(Work item):
Your answer must be the full listing below, restated word for word, with no pictures in it.

(Entries shown):
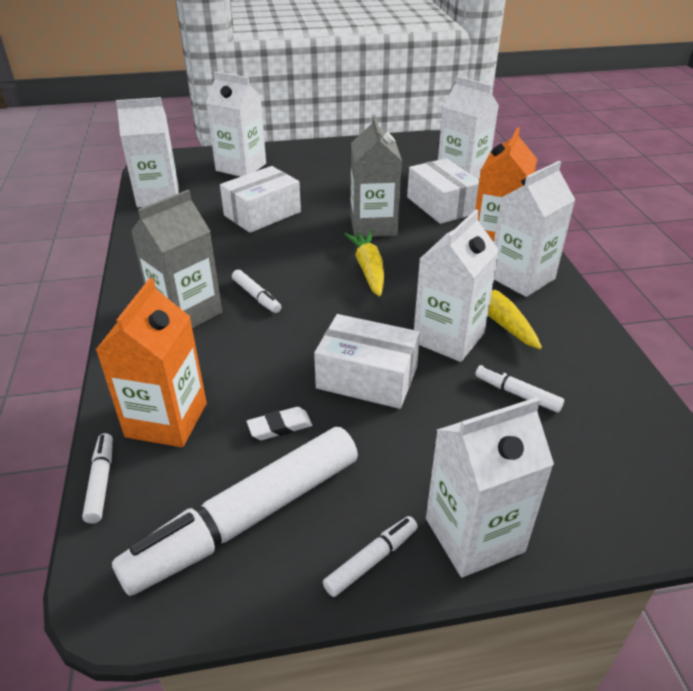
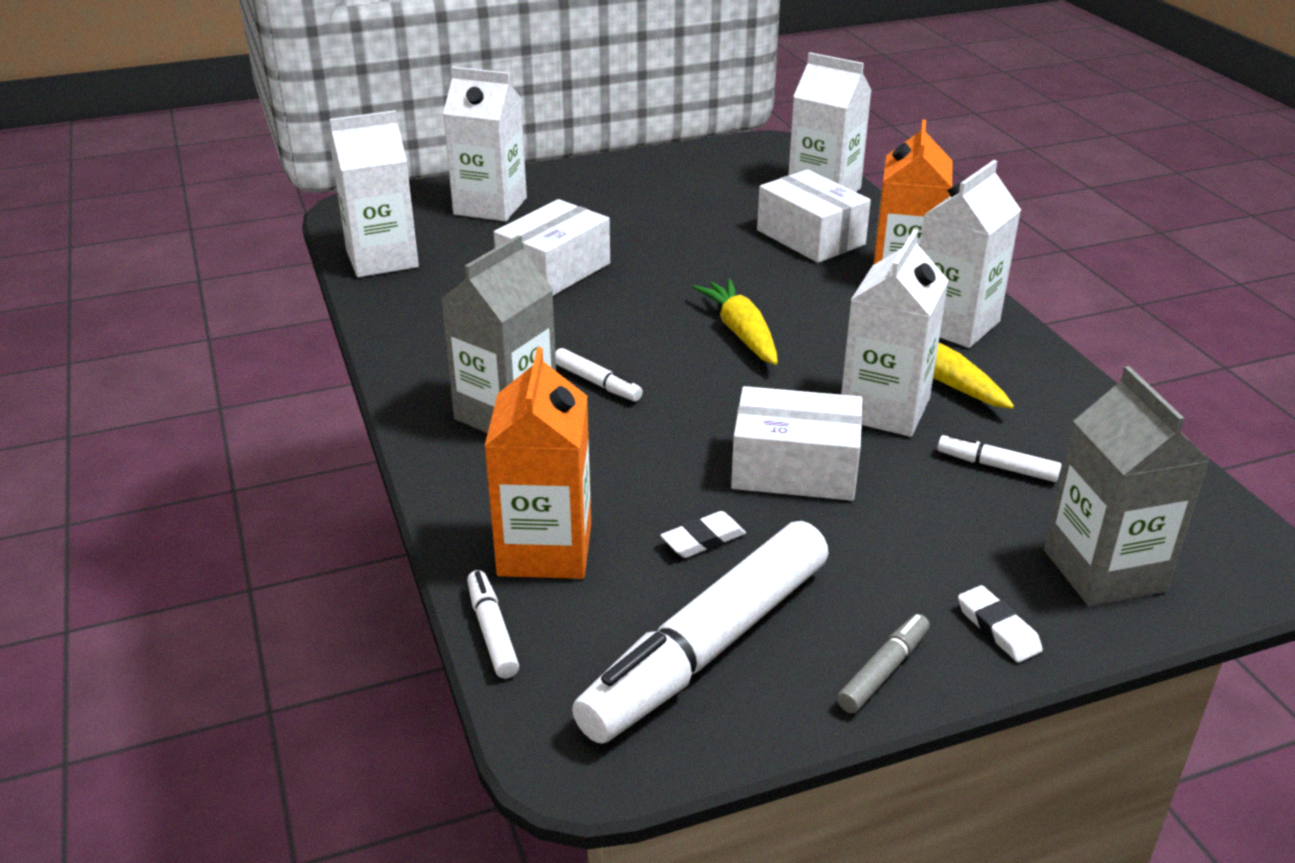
camera: 10 degrees left, 5 degrees down
(371, 560) = (883, 671): white marker -> grey marker
(373, 226) = (724, 273): grey carton -> grey carton (1104, 570)
(474, 535) = (998, 628): white carton -> white eraser

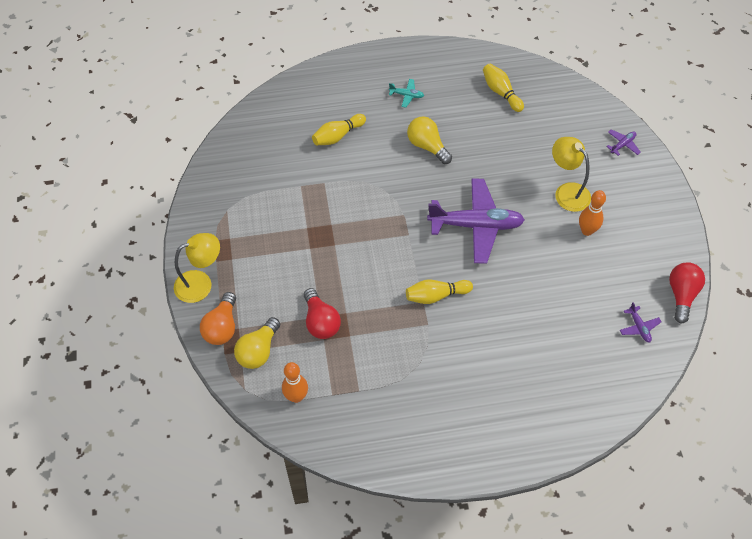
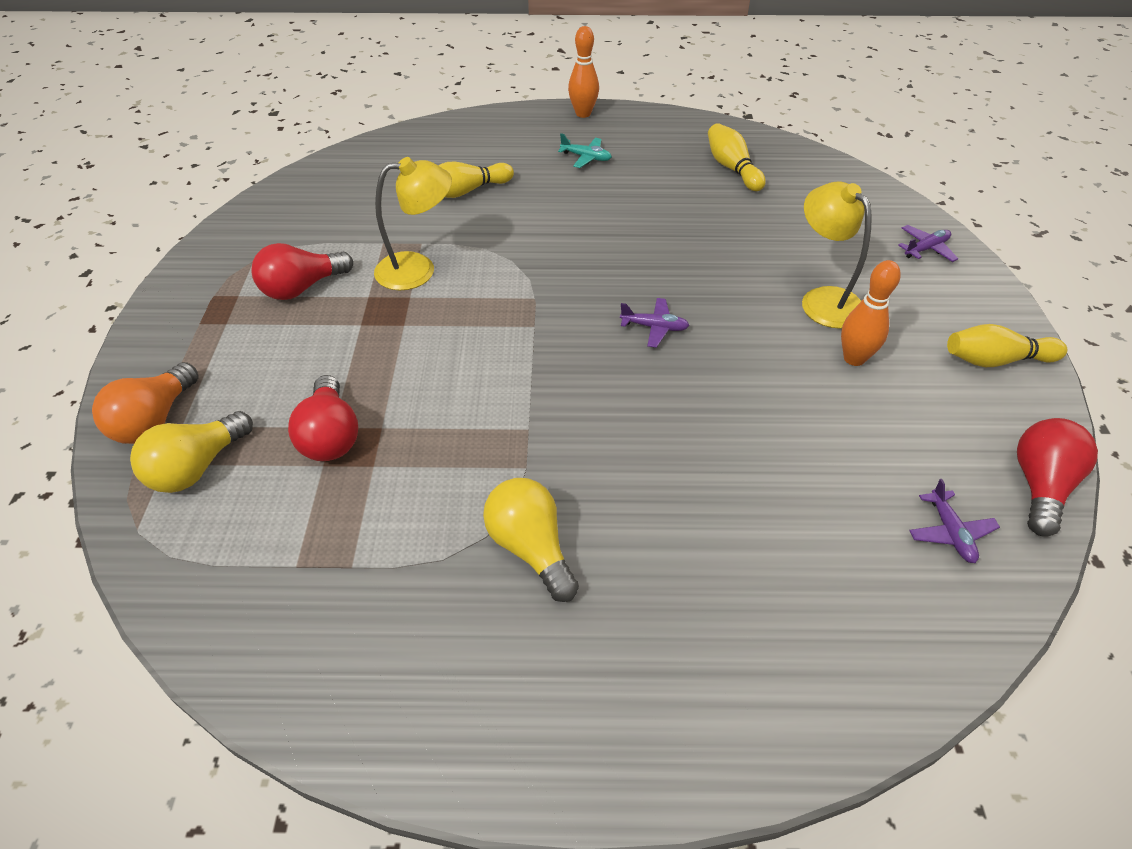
camera: 10 degrees right, 10 degrees down
(201, 283) = (157, 351): yellow lamp -> yellow lamp (418, 269)
(265, 227) = (302, 288): none -> red light bulb
(296, 397) = (226, 559): orange bowling pin -> orange bowling pin (583, 114)
(427, 146) = (600, 217): yellow light bulb -> yellow light bulb (531, 548)
(436, 296) = (555, 423): yellow bowling pin -> yellow bowling pin (995, 360)
(476, 225) = (654, 327): purple plane -> purple plane, size x0.41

(Answer box):
camera: 10 degrees left, 5 degrees down
(371, 560) = (883, 671): white marker -> grey marker
(373, 226) = (724, 273): grey carton -> grey carton (1104, 570)
(474, 535) = (998, 628): white carton -> white eraser

camera: 10 degrees right, 10 degrees down
(201, 283) = (157, 351): yellow lamp -> yellow lamp (418, 269)
(265, 227) = (302, 288): none -> red light bulb
(296, 397) = (226, 559): orange bowling pin -> orange bowling pin (583, 114)
(427, 146) = (600, 217): yellow light bulb -> yellow light bulb (531, 548)
(436, 296) = (555, 423): yellow bowling pin -> yellow bowling pin (995, 360)
(476, 225) = (654, 327): purple plane -> purple plane, size x0.41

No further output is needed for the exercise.